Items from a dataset
--- Begin ---

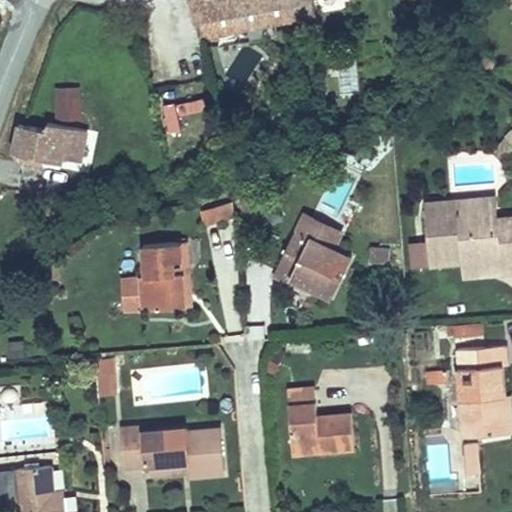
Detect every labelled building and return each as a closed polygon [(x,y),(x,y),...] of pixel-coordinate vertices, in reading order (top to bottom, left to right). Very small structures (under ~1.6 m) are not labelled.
[(188,0),(193,24),(311,1),(310,0),(188,0)] [(511,0),(505,0),(503,6),(511,9),(511,0)] [(80,119),(82,87),(54,85),(52,117),(80,119)] [(162,105),(168,133),(181,130),(178,115),(208,108),(206,95),(162,105)] [(181,114),(182,126),(208,124),(207,112),(181,114)] [(511,130),(501,141),(511,151),(511,130)] [(58,138),(21,142),(25,170),(61,164),(58,138)] [(229,196),(227,181),(211,183),(213,198),(229,196)] [(213,198),(211,183),(195,185),(197,202),(213,198)] [(503,198),(460,202),(461,214),(491,212),(492,226),(505,225),(503,198)] [(255,199),(237,206),(242,218),(260,211),(255,199)] [(461,214),(460,202),(423,205),(428,265),(463,262),(463,270),(507,267),(508,274),(511,273),(511,224),(505,225),(492,226),(491,212),(461,214)] [(302,211),(294,228),(337,249),(345,231),(302,211)] [(337,249),(294,228),(270,276),(290,286),(293,279),(334,299),(355,257),(337,249)] [(186,259),(143,264),(145,293),(135,293),(136,299),(138,327),(139,330),(189,325),(185,293),(176,293),(174,276),(189,274),(186,259)] [(392,260),(372,259),(371,274),(386,275),(392,270),(392,260)] [(508,274),(507,267),(463,270),(465,283),(508,280),(508,274)] [(136,299),(117,301),(120,329),(138,327),(136,299)] [(484,322),(474,323),(475,338),(485,337),(484,322)] [(474,323),(445,326),(446,336),(457,335),(458,340),(475,338),(474,323)] [(507,340),(451,347),(461,438),(503,433),(498,394),(494,360),(509,358),(507,340)] [(106,378),(96,379),(97,394),(107,393),(106,383),(106,378)] [(113,382),(106,383),(107,393),(97,394),(100,413),(116,412),(113,382)] [(287,394),(289,410),(319,407),(318,391),(287,394)] [(498,394),(503,433),(511,431),(511,409),(510,392),(498,394)] [(319,407),(289,410),(293,453),(317,451),(317,455),(355,451),(352,415),(320,418),(319,407)] [(123,429),(127,468),(148,466),(194,462),(195,474),(195,473),(228,470),(225,433),(190,436),(189,429),(151,433),(151,426),(123,429)] [(463,449),(467,478),(476,477),(472,448),(463,449)] [(194,462),(148,466),(149,478),(195,474),(194,462)] [(56,511),(54,488),(0,492),(0,511),(56,511)]
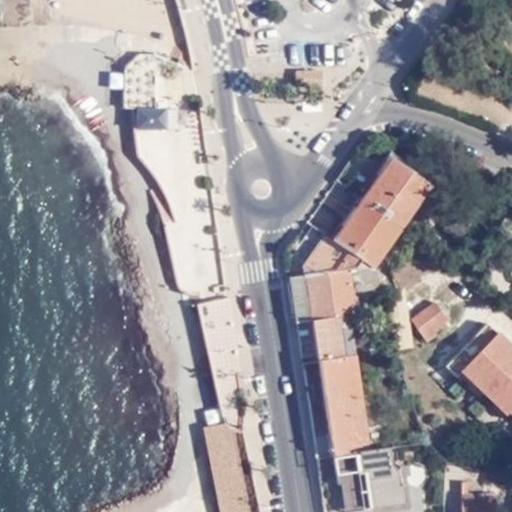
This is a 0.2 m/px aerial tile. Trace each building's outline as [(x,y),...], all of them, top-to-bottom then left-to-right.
[(159,56),(139,55),(125,70),(128,107),(154,109),(155,75),(167,75),(167,60),(159,56)] [(311,81),(310,89),(323,89),(323,80),(316,80),(316,72),(304,72),(304,81),(311,81)] [(392,159),(363,200),(400,226),(428,184),(392,159)] [(460,238),(479,205),(463,196),(444,229),(460,238)] [(400,226),(363,200),(334,241),(369,266),(371,268),(400,226)] [(334,241),(325,235),(304,267),(305,275),(369,266),(334,241)] [(305,275),(289,278),(296,322),(348,314),(360,312),(358,297),(351,298),(350,280),(354,280),(355,285),(382,281),(383,276),(371,268),(369,266),(305,275)] [(412,282),(389,308),(395,348),(405,347),(398,310),(417,287),(412,282)] [(243,431),(226,301),(197,307),(226,427),(231,430),(243,431)] [(433,332),(447,322),(434,304),(410,323),(425,345),(436,337),(433,332)] [(325,361),(355,357),(348,314),(296,322),(299,342),(314,340),(318,363),(325,361)] [(511,347),(487,324),(447,367),(456,376),(462,371),(507,414),(511,410),(511,411),(511,347)] [(314,443),(316,460),(369,450),(355,357),(325,361),(333,412),(326,413),(330,440),(314,443)] [(318,363),(326,413),(333,412),(325,361),(318,363)] [(316,460),(318,476),(335,473),(337,484),(370,480),(375,509),(399,505),(389,447),(369,450),(316,460)] [(482,507),(482,496),(471,496),(471,483),(461,482),(460,511),(495,511),(496,507),(482,507)] [(496,496),(482,496),(482,507),(496,507),(496,496)]
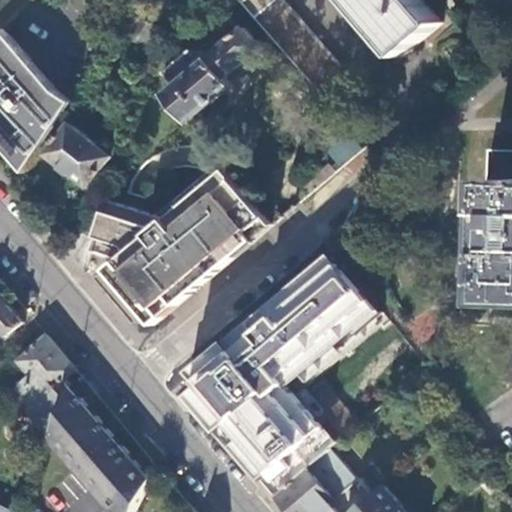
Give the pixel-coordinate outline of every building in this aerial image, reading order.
[(130,24),(139,12),(128,0),(110,0),(109,1),(130,24)] [(217,0),(229,12),(241,2),(238,0),(217,0)] [(238,0),(241,2),(280,47),(340,115),(364,94),(282,0),(238,0)] [(353,0),(404,58),(443,24),(422,0),(353,0)] [(166,34),(139,12),(130,24),(126,30),(134,36),(133,38),(147,48),(149,46),(159,53),(166,34)] [(189,126),(233,88),(226,81),(262,49),(233,15),(165,76),(176,89),(165,98),(189,126)] [(59,92),(6,30),(0,36),(0,140),(28,174),(76,104),(59,92)] [(48,156),(91,190),(116,158),(73,124),(48,156)] [(344,167),(360,146),(342,133),(326,154),(344,167)] [(511,152),(492,152),(490,204),(489,210),(485,305),(511,305),(511,152)] [(119,261),(109,271),(155,327),(271,230),(275,226),(222,163),(159,216),(111,200),(102,229),(93,253),(119,261)] [(68,250),(87,272),(93,253),(102,229),(90,220),(68,250)] [(378,315),(323,255),(178,373),(185,381),(174,390),(271,496),(335,442),(294,392),(391,322),(386,312),(378,315)] [(0,330),(7,339),(23,324),(0,296),(0,330)] [(60,351),(49,337),(19,364),(33,378),(15,394),(53,439),(71,388),(65,382),(77,371),(60,351)] [(71,388),(53,439),(114,511),(135,511),(152,481),(118,443),(77,395),(71,388)]
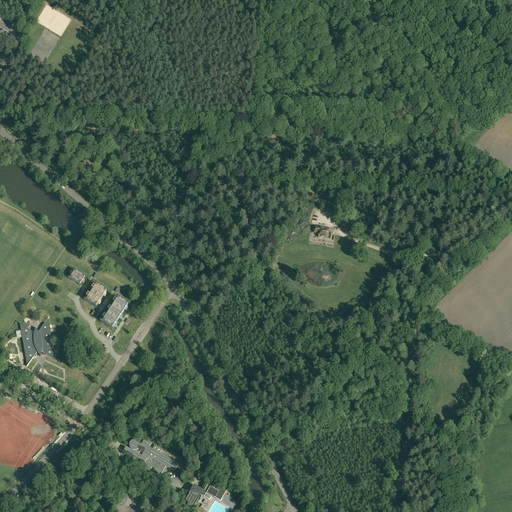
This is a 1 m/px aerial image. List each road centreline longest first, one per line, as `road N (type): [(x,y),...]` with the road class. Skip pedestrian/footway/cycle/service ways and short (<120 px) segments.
road 1 (track): [(239,488),(240,468),(208,427),(145,299),(0,202)]
road 2 (track): [(447,256),(415,316),(419,360),(404,428),(399,511)]
road 3 (tertiary): [(295,511),(173,286)]
road 4 (tertiary): [(173,286),(0,127)]
road 5 (track): [(440,139),(384,125),(248,117)]
road 6 (unclassified): [(78,424),(173,286)]
road 7 (track): [(151,114),(0,112)]
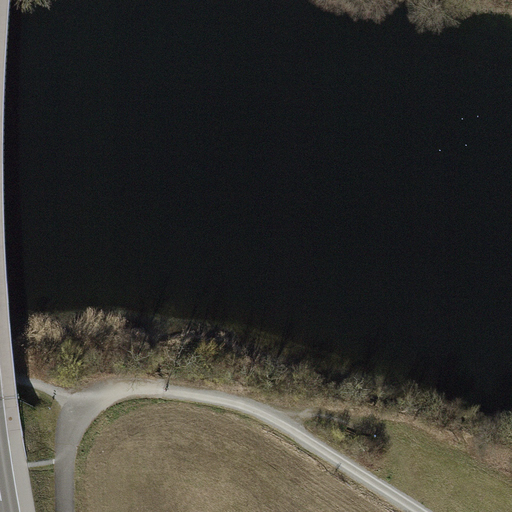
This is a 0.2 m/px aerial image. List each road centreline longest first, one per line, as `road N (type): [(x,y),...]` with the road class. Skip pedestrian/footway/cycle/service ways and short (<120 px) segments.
road 1 (track): [(81,407),(142,388),(265,414)]
road 2 (track): [(420,511),(265,414)]
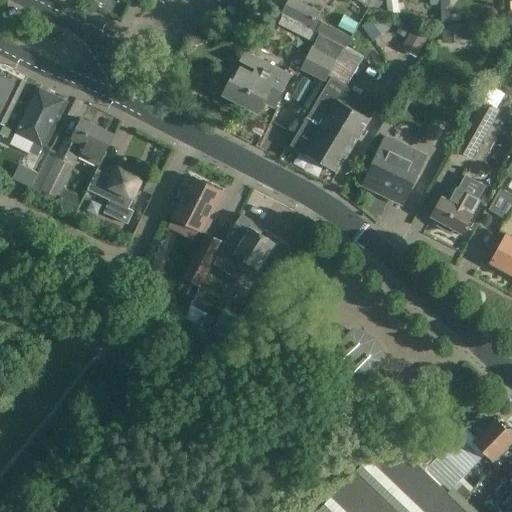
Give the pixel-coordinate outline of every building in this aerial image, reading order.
[(288,0),(281,13),(320,34),(346,47),(352,37),(318,19),(322,12),(299,0),(288,0)] [(377,0),(359,0),(372,8),(377,0)] [(307,39),(320,34),(281,13),(286,28),(307,39)] [(379,14),(363,27),(373,40),(389,27),(388,26),(379,14)] [(418,22),(402,47),(416,56),(432,31),(418,22)] [(472,43),(471,25),(443,27),(444,44),(472,43)] [(320,34),(302,69),(325,81),(326,81),(328,77),(346,47),(320,34)] [(349,48),(332,77),(347,86),(365,57),(349,48)] [(291,76),(260,60),(253,73),(240,67),(234,80),(231,79),(223,95),(258,113),(264,102),(275,107),(291,76)] [(0,133),(27,80),(0,67),(0,133)] [(318,102),(292,145),(323,163),(337,172),(361,133),(377,105),(361,95),(347,86),(332,77),(331,78),(317,102),(318,102)] [(69,101),(27,80),(0,133),(0,170),(17,179),(31,186),(48,154),(49,154),(52,148),(46,145),(69,101)] [(501,110),(483,100),(455,149),(473,159),(501,110)] [(68,137),(59,155),(74,163),(78,156),(98,166),(113,135),(82,119),(72,139),(68,137)] [(425,157),(385,138),(381,146),(362,184),(402,204),(425,157)] [(75,167),(49,154),(48,154),(31,186),(76,209),(82,198),(64,189),(75,167)] [(116,166),(111,177),(97,170),(88,190),(110,200),(104,213),(128,224),(134,211),(129,209),(143,179),(116,166)] [(432,216),(438,219),(437,226),(452,234),(457,230),(462,233),(480,201),(478,200),(486,186),(465,175),(458,189),(455,187),(448,200),(442,197),(432,216)] [(174,218),(169,228),(177,232),(180,231),(184,223),(199,231),(220,191),(193,177),(173,217),(174,218)] [(511,209),(511,194),(501,188),(489,210),(506,219),(511,209)] [(230,232),(214,265),(230,275),(229,277),(245,287),(257,268),(258,269),(275,243),(256,230),(259,226),(241,214),(230,232)] [(220,239),(206,233),(188,271),(185,278),(199,284),(220,239)] [(490,263),(511,275),(511,238),(506,235),(490,263)] [(166,274),(158,263),(144,273),(141,268),(132,288),(154,298),(161,293),(154,283),(166,274)] [(358,332),(352,331),(339,344),(340,350),(342,355),(345,360),(349,365),(354,369),(359,372),(365,374),(371,375),(383,362),(382,357),(380,351),(377,346),(374,341),(369,337),(364,334),(358,332)] [(451,445),(473,466),(484,454),(493,462),(511,442),(511,435),(496,419),(476,439),(466,429),(451,445)] [(480,511),(454,487),(473,466),(451,445),(449,444),(424,469),(389,435),(315,511),(480,511)]
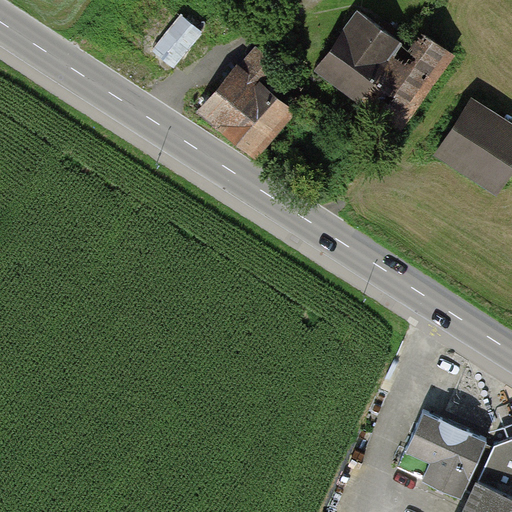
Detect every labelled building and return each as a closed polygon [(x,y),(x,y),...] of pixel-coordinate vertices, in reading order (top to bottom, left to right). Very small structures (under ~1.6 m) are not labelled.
[(160,0),(143,0),(121,25),(172,69),(201,36),(199,34),(218,13),(203,0),(166,0),(164,3),(160,0)] [(404,130),(452,61),(411,33),(400,49),(356,18),(319,71),(404,130)] [(250,43),(192,114),(224,140),(282,69),(250,43)] [(253,154),(291,113),(268,92),(230,134),(253,154)] [(505,197),(511,185),(511,126),(474,104),(441,158),(505,197)] [(493,446),(427,415),(400,474),(466,504),(474,487),(493,446)] [(511,511),(511,443),(497,448),(479,489),(474,487),(466,504),(462,511),(511,511)]
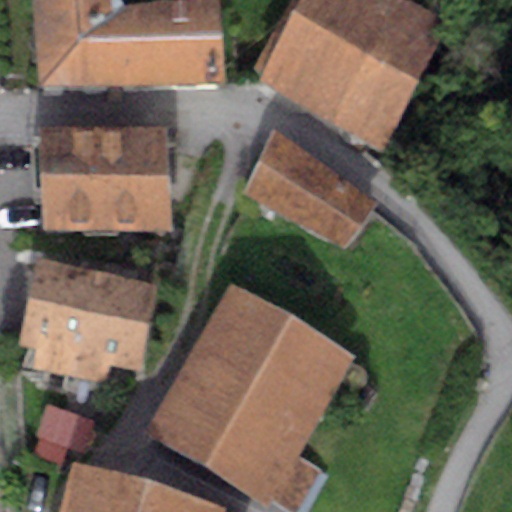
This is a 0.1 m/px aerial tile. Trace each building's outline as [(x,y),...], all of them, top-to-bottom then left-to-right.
[(32,0),(40,98),(226,96),(219,10),(127,19),(115,0),(32,0)] [(449,40),(376,0),(296,0),(251,81),(385,155),(449,40)] [(165,137),(38,142),(47,242),(175,242),(165,137)] [(378,203),(277,144),(246,196),(347,255),(378,203)] [(157,295),(37,269),(19,354),(33,357),(30,375),(103,391),(108,371),(140,378),(157,295)] [(352,364),(231,290),(143,442),(266,511),(268,511),(274,503),(290,511),(305,511),(326,477),(298,459),(352,364)] [(92,426),(55,411),(35,461),(72,476),(92,426)] [(194,511),(73,482),(65,511),(194,511)]
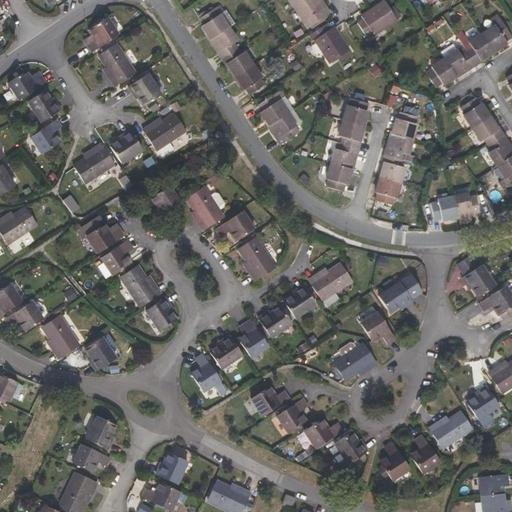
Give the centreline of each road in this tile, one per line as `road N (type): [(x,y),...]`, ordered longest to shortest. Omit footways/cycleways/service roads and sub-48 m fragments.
road 1 (residential): [(350,226),(282,182),(157,0)]
road 2 (residential): [(169,418),(278,478),(364,511)]
road 3 (residential): [(201,313),(217,312),(230,282),(215,257),(181,234),(164,259)]
road 4 (residential): [(356,400),(361,418),(377,427),(404,413),(418,394),(413,350)]
road 5 (residential): [(0,349),(33,368),(118,391)]
road 6 (residential): [(102,0),(0,70)]
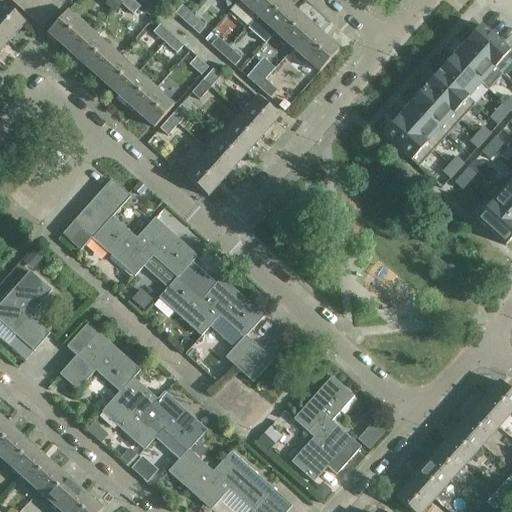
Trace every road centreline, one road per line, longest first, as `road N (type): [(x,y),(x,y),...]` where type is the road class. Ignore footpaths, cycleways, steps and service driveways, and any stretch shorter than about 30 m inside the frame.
road 1 (residential): [(216,235),(64,98),(47,91),(29,100),(0,133)]
road 2 (residential): [(418,415),(216,235)]
road 3 (residential): [(216,235),(390,47)]
road 4 (residential): [(0,371),(158,511)]
road 5 (residential): [(330,511),(418,415)]
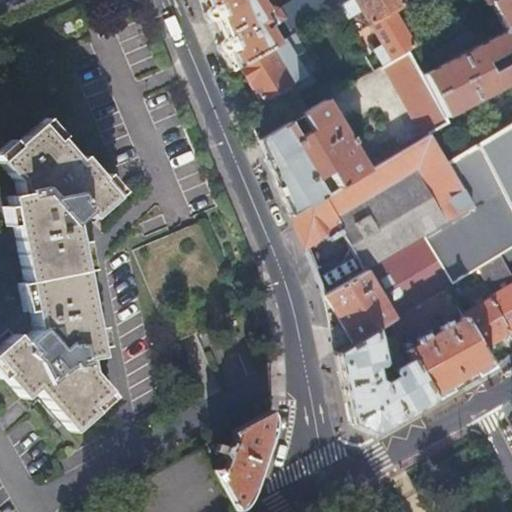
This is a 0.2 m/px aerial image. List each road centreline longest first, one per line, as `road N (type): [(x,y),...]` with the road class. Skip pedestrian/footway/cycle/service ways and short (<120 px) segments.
road 1 (residential): [(169,0),(279,261),(304,367),(313,492)]
road 2 (residential): [(481,405),(313,492)]
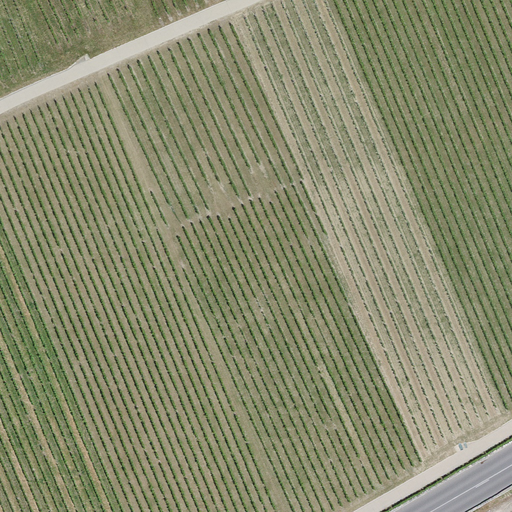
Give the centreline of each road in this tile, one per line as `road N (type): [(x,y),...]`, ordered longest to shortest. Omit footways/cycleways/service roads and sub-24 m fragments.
road 1 (track): [(0,114),(254,0)]
road 2 (track): [(370,511),(511,427)]
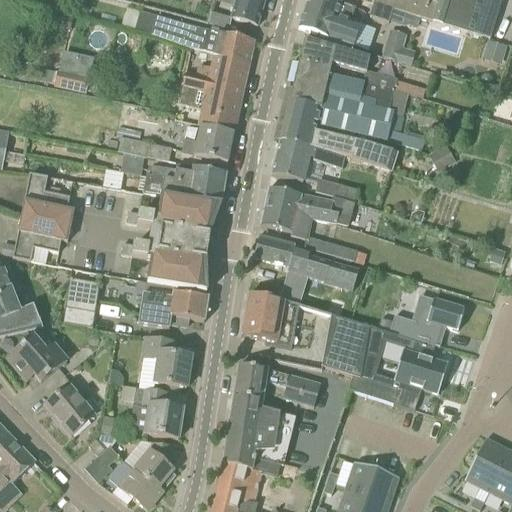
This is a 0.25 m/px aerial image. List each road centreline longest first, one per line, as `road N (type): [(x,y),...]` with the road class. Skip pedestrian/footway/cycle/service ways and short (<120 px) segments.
road 1 (tertiary): [(188,511),(230,253),(241,234),(288,0)]
road 2 (residential): [(103,511),(0,408)]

--- End ---

_Required work_
Edit everything from the line containing "sub-24 m fragments." down to the end of the items, replacing "centreline" with "centerline" and changing nothing else. Leave the pictures out of your answer.

_Response to the task_
Give the centerline of each road in this tile, one per line as `road N (type): [(x,y),...]`, ordered longest to shortest. Omit footways/cycleways/service roads and sub-24 m fragments.
road 1 (track): [(0,114),(254,0)]
road 2 (track): [(370,511),(511,427)]
This is a 0.25 m/px aerial image. List each road centerline longest first, one per line, as `road N (type): [(x,y),...]` with the road class. Skip pedestrian/footway/cycle/service ways and short (<120 px) segments.
road 1 (tertiary): [(188,511),(230,253),(241,234),(288,0)]
road 2 (residential): [(103,511),(0,408)]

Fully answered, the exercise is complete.